Task directions: Using the records below, output the stretch that opens with the line containing "(349, 399) = (243, 264): red" and closes with the line containing "(852, 517) = (590, 203): turquoise", exactly and including both lines, with nothing more.

(Object change descriptions)

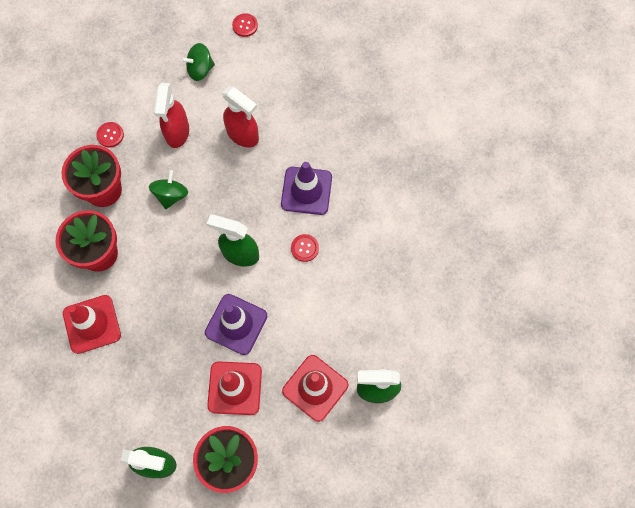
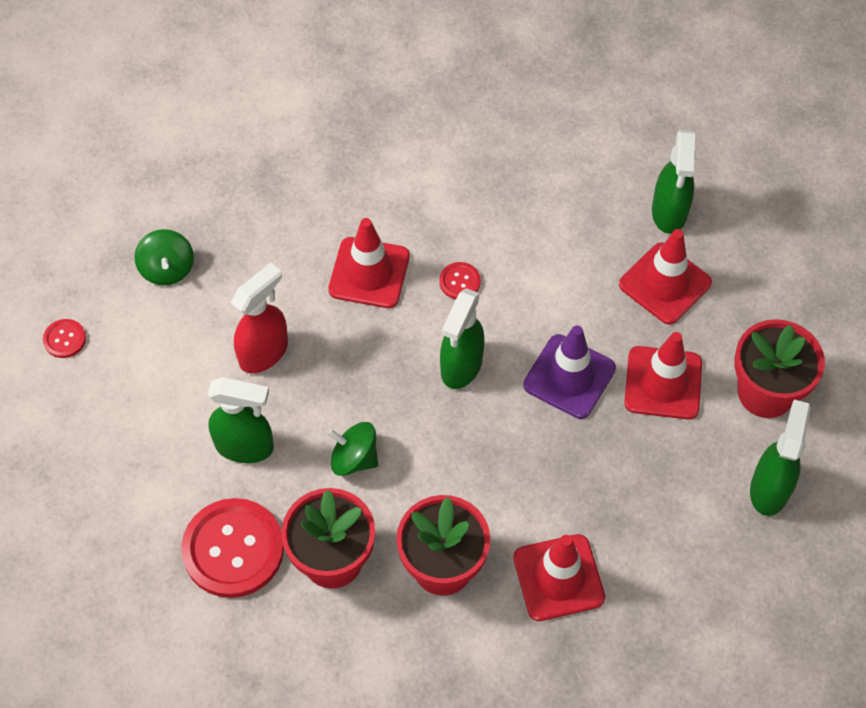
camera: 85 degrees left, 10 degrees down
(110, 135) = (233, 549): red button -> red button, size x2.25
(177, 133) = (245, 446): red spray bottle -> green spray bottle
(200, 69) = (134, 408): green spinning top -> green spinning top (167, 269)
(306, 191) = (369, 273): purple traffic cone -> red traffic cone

* * *

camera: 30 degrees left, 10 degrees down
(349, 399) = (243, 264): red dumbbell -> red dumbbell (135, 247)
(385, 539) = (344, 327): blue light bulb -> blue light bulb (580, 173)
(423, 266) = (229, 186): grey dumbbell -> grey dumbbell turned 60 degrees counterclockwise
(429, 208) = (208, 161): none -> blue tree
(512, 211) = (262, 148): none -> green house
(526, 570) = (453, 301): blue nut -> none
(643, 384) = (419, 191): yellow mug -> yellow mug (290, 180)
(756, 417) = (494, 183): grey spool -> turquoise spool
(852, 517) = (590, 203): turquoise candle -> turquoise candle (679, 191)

Your response:
(349, 399) = (243, 264): red dumbbell -> red dumbbell (135, 247)
(385, 539) = (344, 327): blue light bulb -> blue light bulb (580, 173)
(423, 266) = (229, 186): grey dumbbell -> grey dumbbell turned 60 degrees counterclockwise
(429, 208) = (208, 161): none -> blue tree
(512, 211) = (262, 148): none -> green house
(526, 570) = (453, 301): blue nut -> none
(643, 384) = (419, 191): yellow mug -> yellow mug (290, 180)
(756, 417) = (494, 183): grey spool -> turquoise spool
(852, 517) = (590, 203): turquoise candle -> turquoise candle (679, 191)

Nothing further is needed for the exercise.